Supplied records Block Start

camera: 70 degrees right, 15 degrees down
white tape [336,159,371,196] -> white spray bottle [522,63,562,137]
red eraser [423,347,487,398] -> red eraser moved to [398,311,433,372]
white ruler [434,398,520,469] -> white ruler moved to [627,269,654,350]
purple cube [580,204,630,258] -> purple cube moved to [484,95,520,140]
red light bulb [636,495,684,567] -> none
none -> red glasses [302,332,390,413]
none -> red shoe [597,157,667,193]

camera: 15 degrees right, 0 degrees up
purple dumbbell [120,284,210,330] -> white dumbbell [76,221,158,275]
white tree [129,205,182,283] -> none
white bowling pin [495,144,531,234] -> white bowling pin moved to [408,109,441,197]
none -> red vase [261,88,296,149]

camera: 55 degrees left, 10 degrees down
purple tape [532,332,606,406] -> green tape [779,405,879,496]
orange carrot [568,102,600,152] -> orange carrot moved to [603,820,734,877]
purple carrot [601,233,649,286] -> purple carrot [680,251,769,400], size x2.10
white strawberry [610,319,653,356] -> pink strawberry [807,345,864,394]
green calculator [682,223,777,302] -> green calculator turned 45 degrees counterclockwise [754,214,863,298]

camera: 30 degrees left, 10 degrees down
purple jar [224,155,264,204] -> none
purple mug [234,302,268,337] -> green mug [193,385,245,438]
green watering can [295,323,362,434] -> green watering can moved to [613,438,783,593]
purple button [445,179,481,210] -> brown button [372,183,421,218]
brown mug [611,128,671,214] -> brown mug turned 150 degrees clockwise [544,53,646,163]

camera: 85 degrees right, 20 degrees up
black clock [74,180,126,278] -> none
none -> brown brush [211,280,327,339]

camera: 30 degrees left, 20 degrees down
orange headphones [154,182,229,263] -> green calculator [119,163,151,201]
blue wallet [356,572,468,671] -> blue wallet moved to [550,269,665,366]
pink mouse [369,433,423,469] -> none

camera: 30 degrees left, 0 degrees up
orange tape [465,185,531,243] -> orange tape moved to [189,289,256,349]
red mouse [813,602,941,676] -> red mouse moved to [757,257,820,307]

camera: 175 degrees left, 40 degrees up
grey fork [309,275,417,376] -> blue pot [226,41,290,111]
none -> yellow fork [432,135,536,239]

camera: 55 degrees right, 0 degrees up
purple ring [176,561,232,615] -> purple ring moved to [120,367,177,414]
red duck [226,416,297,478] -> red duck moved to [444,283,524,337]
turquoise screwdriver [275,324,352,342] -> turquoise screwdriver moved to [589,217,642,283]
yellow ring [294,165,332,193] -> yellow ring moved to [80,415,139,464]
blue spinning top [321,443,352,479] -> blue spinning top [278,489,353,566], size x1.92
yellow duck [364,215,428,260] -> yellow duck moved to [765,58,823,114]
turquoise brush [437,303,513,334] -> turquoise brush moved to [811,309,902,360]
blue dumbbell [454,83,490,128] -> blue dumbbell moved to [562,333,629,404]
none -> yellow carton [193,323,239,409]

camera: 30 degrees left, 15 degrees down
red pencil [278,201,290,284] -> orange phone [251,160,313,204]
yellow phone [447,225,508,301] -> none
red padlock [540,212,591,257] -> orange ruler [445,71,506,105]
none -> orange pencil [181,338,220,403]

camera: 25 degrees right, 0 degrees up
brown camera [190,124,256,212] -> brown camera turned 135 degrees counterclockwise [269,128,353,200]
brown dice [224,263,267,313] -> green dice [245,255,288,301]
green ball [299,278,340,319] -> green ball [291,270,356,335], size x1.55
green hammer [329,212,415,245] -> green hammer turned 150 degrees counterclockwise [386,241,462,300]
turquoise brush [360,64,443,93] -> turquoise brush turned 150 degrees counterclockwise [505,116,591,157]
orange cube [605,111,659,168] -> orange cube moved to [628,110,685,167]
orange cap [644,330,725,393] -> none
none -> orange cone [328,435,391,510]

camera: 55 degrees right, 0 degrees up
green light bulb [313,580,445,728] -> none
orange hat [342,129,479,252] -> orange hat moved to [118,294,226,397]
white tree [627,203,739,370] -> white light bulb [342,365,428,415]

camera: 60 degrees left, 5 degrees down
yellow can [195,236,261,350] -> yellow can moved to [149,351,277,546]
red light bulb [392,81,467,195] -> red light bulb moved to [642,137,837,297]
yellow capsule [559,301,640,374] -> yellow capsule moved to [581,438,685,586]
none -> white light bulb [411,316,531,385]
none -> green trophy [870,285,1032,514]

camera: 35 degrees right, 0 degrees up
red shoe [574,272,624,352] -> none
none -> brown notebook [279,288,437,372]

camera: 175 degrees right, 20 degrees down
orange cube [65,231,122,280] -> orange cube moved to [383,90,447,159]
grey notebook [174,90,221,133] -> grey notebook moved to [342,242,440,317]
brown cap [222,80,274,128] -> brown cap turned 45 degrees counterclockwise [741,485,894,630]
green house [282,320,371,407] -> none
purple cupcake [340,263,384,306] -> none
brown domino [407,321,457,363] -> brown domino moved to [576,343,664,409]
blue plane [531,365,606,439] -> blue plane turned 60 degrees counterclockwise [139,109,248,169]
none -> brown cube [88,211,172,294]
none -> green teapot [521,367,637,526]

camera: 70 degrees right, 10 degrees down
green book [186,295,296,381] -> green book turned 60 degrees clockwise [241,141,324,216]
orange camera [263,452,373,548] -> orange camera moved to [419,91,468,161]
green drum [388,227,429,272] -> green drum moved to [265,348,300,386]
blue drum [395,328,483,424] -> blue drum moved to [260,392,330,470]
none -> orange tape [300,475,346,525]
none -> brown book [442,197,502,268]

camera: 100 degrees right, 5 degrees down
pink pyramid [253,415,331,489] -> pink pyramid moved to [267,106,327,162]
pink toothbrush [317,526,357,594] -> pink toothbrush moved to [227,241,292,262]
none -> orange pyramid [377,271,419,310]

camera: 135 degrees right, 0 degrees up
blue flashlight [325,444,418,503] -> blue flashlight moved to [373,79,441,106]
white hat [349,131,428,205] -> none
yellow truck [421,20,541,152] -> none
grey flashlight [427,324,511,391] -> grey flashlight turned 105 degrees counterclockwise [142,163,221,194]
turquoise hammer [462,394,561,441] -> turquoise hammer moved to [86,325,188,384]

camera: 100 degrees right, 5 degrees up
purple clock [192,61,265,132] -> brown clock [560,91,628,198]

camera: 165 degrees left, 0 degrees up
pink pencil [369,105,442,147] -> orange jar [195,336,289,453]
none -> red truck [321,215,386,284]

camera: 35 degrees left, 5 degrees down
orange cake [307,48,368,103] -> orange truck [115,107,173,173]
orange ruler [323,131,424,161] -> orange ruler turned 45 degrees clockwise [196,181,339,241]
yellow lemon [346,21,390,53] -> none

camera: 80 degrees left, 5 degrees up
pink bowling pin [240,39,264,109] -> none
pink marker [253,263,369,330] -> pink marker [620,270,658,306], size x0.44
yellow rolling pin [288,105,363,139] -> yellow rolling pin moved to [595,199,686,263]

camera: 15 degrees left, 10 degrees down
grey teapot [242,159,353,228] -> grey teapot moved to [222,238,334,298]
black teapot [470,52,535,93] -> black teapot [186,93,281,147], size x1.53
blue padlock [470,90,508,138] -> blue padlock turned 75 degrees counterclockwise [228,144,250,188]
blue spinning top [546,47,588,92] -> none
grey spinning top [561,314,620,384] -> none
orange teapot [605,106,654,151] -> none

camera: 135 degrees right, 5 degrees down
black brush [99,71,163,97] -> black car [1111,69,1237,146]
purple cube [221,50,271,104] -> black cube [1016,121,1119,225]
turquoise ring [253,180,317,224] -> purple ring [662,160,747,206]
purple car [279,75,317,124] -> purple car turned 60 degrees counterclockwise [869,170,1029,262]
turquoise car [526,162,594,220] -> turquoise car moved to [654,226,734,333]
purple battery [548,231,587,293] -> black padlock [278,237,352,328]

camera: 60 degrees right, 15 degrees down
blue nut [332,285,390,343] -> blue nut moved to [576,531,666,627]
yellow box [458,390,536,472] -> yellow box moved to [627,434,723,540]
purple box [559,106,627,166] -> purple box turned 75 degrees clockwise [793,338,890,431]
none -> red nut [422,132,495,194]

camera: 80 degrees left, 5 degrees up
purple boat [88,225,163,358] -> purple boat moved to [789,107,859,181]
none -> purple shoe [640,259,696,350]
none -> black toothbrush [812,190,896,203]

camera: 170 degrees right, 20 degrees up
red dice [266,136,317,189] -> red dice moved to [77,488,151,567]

Supplied records Block End

### Work instructions
Pull every line containing the word "teapot" out of the listing.

### Solution for this problem
none -> green teapot [521,367,637,526]
grey teapot [242,159,353,228] -> grey teapot moved to [222,238,334,298]
black teapot [470,52,535,93] -> black teapot [186,93,281,147], size x1.53
orange teapot [605,106,654,151] -> none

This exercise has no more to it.